THE TASK: Copy every line of text in the items below verbatim and in order. Leave out the pictures.
[start THE RECORDS]
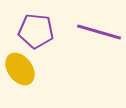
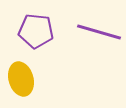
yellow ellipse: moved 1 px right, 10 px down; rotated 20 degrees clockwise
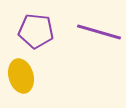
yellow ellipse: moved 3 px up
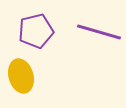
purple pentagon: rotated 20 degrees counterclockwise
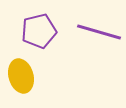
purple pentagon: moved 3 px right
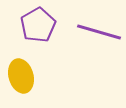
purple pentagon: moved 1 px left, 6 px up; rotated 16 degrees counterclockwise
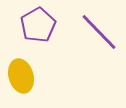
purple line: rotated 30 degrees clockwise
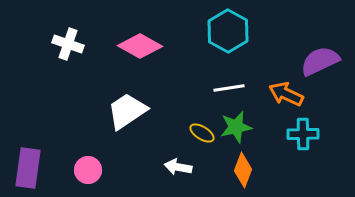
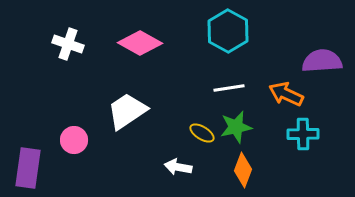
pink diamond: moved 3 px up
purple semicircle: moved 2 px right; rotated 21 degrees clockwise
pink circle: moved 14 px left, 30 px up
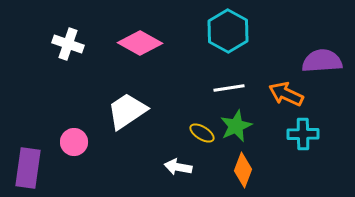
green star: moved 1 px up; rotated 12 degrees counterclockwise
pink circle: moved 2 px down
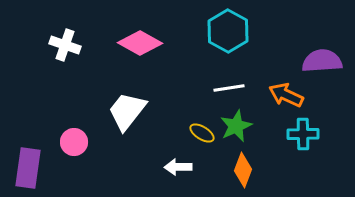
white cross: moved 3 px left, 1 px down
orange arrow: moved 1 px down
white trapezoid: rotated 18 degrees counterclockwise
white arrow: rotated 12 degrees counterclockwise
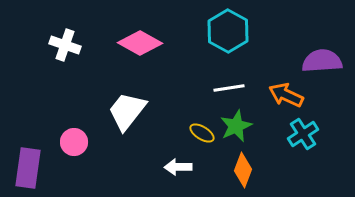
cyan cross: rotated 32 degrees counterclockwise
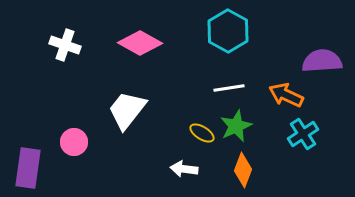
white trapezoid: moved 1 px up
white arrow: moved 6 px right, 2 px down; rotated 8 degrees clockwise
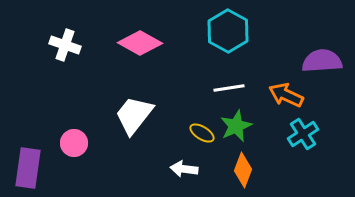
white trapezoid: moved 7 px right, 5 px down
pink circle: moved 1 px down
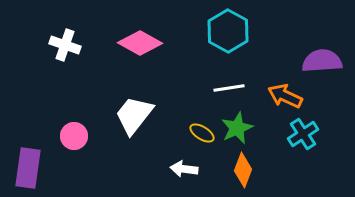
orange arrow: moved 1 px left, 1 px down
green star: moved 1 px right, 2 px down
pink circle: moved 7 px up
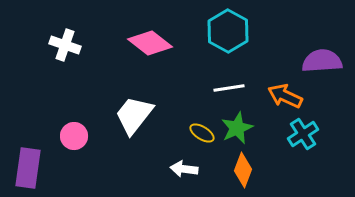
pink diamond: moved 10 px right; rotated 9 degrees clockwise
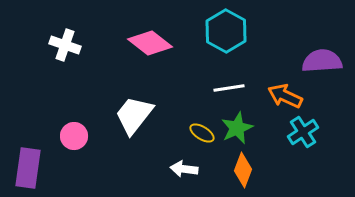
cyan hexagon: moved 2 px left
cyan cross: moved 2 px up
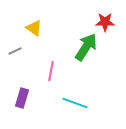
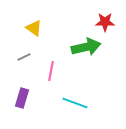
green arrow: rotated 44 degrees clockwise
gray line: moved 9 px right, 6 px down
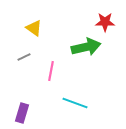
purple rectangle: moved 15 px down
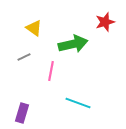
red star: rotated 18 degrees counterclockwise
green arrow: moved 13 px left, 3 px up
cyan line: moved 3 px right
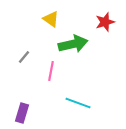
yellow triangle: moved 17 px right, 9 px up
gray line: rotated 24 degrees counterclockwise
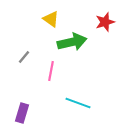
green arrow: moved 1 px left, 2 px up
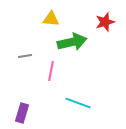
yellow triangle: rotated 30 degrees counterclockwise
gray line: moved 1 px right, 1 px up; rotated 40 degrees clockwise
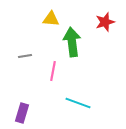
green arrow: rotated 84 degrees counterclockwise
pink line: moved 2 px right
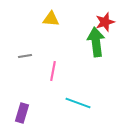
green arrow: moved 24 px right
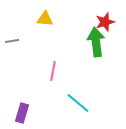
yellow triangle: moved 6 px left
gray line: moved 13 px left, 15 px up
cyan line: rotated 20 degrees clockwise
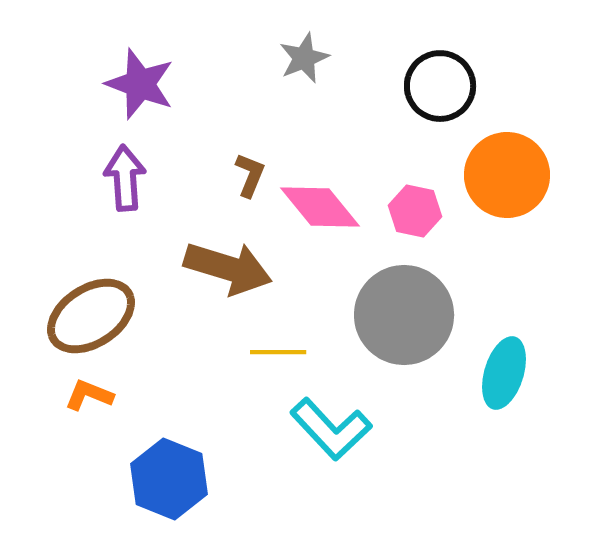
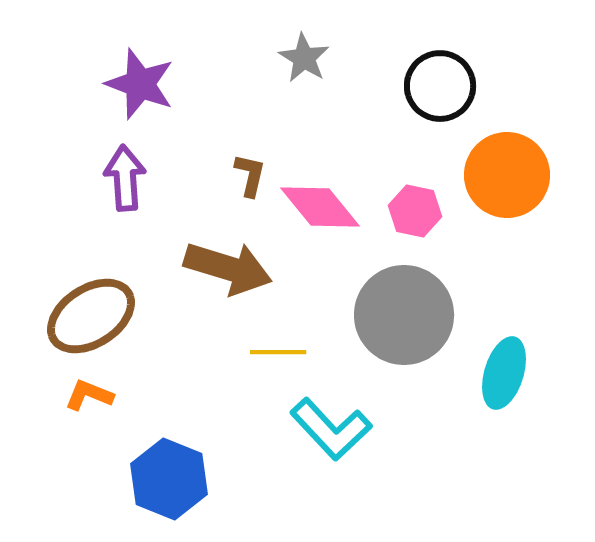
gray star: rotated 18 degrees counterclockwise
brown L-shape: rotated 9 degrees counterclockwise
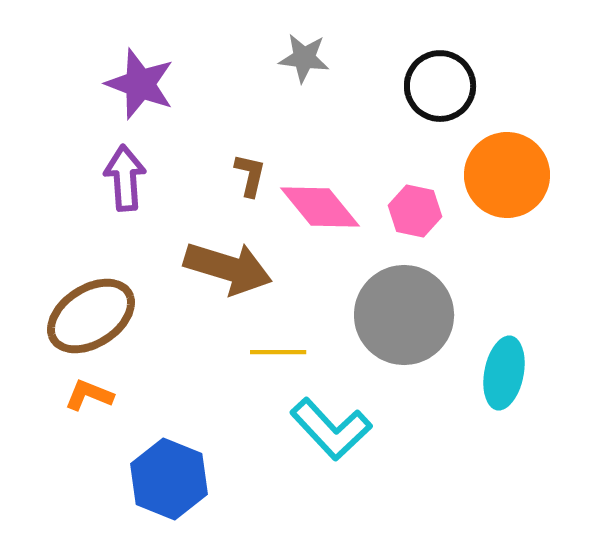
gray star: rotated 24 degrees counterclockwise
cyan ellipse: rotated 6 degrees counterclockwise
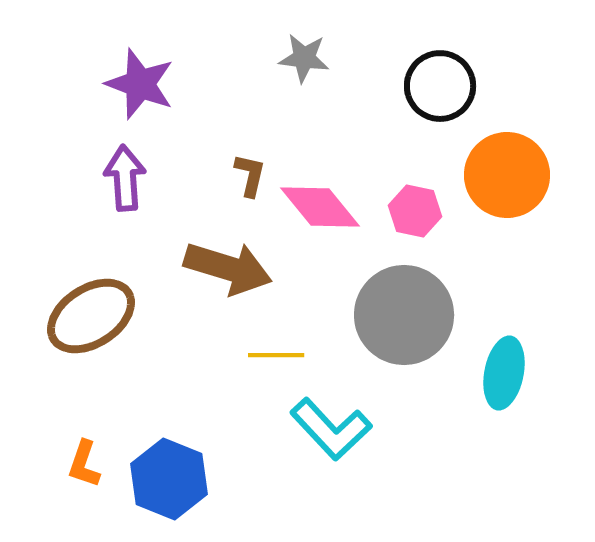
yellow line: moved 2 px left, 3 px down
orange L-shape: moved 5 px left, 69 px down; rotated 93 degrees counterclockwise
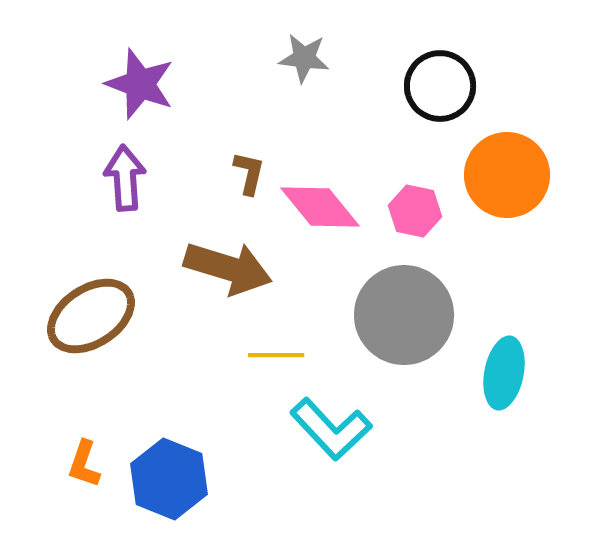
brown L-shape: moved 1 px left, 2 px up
[end THE RECORDS]
SOLUTION TO THIS TASK:
yellow ellipse: moved 1 px right, 10 px down; rotated 20 degrees clockwise
yellow ellipse: moved 3 px up
purple pentagon: rotated 20 degrees counterclockwise
purple pentagon: moved 3 px right
purple pentagon: moved 1 px left, 6 px up; rotated 16 degrees counterclockwise
purple line: rotated 30 degrees clockwise
pink diamond: moved 3 px up
purple semicircle: moved 2 px right; rotated 21 degrees clockwise
pink circle: moved 14 px left, 30 px up
green star: moved 1 px up; rotated 12 degrees counterclockwise
pink circle: moved 2 px down
white cross: moved 3 px left, 1 px down
orange arrow: moved 1 px down
white trapezoid: rotated 18 degrees counterclockwise
white arrow: rotated 12 degrees counterclockwise
cyan cross: rotated 32 degrees counterclockwise
white trapezoid: moved 1 px up
white arrow: moved 6 px right, 2 px down; rotated 8 degrees clockwise
white trapezoid: moved 7 px right, 5 px down
pink circle: moved 1 px down
orange arrow: moved 1 px left, 1 px down
green star: moved 1 px right, 2 px down
pink circle: moved 7 px up
pink diamond: moved 10 px right; rotated 9 degrees clockwise
cyan hexagon: moved 2 px left
cyan cross: moved 2 px up
green arrow: rotated 44 degrees clockwise
gray line: moved 9 px right, 6 px down
purple rectangle: moved 15 px down
red star: rotated 18 degrees counterclockwise
green arrow: moved 13 px left, 3 px up
cyan line: moved 3 px right
yellow triangle: moved 17 px right, 9 px up
gray line: rotated 24 degrees counterclockwise
green arrow: moved 1 px left, 2 px up
yellow triangle: rotated 30 degrees counterclockwise
gray line: moved 1 px right, 1 px up; rotated 40 degrees clockwise
green arrow: rotated 84 degrees counterclockwise
pink line: moved 2 px right
green arrow: moved 24 px right
yellow triangle: moved 6 px left
gray line: moved 13 px left, 15 px up
cyan line: rotated 20 degrees clockwise
gray star: rotated 18 degrees counterclockwise
brown L-shape: rotated 9 degrees counterclockwise
gray star: rotated 24 degrees counterclockwise
cyan ellipse: rotated 6 degrees counterclockwise
yellow line: moved 2 px left, 3 px down
orange L-shape: moved 5 px left, 69 px down; rotated 93 degrees counterclockwise
brown L-shape: moved 1 px left, 2 px up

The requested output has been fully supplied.